Rows from a dataset:
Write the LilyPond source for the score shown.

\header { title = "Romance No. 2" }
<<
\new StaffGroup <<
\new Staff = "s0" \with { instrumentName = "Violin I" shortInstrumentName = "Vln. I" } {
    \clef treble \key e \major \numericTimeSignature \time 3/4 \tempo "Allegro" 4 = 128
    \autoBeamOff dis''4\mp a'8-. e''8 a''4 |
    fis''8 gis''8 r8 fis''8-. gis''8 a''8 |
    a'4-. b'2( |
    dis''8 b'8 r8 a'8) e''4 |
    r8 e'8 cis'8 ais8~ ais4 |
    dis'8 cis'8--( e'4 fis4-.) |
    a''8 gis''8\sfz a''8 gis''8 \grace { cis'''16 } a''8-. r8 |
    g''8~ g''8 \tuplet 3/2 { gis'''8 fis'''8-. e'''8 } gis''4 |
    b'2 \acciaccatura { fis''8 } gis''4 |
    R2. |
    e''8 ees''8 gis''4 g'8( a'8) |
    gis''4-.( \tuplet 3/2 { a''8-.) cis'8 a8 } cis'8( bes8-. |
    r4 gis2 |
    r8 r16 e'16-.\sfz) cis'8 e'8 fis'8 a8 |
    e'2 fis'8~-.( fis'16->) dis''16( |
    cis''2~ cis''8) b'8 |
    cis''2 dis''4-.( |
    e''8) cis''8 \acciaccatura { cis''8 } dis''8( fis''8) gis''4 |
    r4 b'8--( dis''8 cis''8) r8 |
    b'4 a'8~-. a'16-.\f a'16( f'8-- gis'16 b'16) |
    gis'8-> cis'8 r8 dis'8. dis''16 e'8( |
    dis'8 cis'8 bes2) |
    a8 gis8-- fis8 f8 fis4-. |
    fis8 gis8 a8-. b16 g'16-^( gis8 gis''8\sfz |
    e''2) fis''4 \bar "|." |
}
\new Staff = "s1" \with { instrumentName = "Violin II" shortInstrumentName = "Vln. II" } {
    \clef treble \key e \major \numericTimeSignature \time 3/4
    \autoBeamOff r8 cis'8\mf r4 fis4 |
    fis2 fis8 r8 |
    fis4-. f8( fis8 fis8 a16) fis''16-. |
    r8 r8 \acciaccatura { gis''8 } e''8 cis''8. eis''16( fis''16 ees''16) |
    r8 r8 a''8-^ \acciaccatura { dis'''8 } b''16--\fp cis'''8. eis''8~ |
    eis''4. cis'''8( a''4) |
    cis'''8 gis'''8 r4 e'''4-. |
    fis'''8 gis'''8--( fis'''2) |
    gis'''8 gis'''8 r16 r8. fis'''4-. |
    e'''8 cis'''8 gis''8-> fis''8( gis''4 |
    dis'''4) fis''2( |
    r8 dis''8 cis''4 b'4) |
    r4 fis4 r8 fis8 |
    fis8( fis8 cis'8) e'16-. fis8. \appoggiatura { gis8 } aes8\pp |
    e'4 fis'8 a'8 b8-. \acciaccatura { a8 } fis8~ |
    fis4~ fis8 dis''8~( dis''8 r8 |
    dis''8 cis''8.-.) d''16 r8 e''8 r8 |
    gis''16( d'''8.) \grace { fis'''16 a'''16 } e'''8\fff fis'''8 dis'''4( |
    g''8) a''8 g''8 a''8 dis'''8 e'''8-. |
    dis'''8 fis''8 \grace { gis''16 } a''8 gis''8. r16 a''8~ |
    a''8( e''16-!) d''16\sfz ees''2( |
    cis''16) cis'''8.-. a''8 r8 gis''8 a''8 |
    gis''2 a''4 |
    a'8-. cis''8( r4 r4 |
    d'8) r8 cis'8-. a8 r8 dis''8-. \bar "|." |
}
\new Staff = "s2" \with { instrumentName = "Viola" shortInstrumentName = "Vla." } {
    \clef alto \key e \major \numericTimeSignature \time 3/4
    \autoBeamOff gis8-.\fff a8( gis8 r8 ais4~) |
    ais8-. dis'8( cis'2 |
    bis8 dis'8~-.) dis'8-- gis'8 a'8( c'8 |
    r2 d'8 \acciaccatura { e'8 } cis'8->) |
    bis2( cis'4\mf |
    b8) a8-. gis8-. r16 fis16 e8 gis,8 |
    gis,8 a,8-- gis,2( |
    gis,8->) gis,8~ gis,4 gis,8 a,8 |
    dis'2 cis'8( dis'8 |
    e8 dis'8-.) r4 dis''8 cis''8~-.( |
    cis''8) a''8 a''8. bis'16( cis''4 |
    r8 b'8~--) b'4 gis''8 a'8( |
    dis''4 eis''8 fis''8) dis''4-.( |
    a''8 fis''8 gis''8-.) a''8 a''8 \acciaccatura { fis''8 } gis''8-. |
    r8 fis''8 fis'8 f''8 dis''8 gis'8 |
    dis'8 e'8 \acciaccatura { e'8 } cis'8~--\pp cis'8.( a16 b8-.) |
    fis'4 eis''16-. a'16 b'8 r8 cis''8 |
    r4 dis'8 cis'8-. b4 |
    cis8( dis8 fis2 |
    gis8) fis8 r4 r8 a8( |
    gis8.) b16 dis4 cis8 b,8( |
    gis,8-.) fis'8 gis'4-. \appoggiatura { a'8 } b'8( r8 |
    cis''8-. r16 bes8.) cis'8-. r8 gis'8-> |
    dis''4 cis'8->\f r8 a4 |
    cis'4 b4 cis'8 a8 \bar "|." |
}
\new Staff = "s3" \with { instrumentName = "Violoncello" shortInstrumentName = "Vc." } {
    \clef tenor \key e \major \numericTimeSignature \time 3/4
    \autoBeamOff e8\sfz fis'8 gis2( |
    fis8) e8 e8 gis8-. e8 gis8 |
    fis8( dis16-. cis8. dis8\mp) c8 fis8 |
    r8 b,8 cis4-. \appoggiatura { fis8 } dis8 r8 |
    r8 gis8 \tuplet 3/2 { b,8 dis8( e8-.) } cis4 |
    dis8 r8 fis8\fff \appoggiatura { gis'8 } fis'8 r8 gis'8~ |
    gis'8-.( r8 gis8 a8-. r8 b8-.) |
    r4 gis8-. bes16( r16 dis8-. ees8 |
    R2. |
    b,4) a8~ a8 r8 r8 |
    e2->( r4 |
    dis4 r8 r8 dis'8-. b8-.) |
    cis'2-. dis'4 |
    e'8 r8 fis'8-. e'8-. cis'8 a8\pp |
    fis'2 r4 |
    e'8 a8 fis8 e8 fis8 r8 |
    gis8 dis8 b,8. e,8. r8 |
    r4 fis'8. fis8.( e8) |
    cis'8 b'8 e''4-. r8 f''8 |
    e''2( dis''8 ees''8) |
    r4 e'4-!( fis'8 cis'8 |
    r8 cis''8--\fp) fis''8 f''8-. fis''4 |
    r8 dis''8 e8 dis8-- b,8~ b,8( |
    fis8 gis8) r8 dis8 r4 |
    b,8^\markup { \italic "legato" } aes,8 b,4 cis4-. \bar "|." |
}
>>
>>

* [Instructions for the task] Pick out every line in the records above that contains the string "shortInstrumentName", and copy each of those lines. Case counts when matching.

* [Task result]
\new Staff = "s0" \with { instrumentName = "Violin I" shortInstrumentName = "Vln. I" } {
\new Staff = "s1" \with { instrumentName = "Violin II" shortInstrumentName = "Vln. II" } {
\new Staff = "s2" \with { instrumentName = "Viola" shortInstrumentName = "Vla." } {
\new Staff = "s3" \with { instrumentName = "Violoncello" shortInstrumentName = "Vc." } {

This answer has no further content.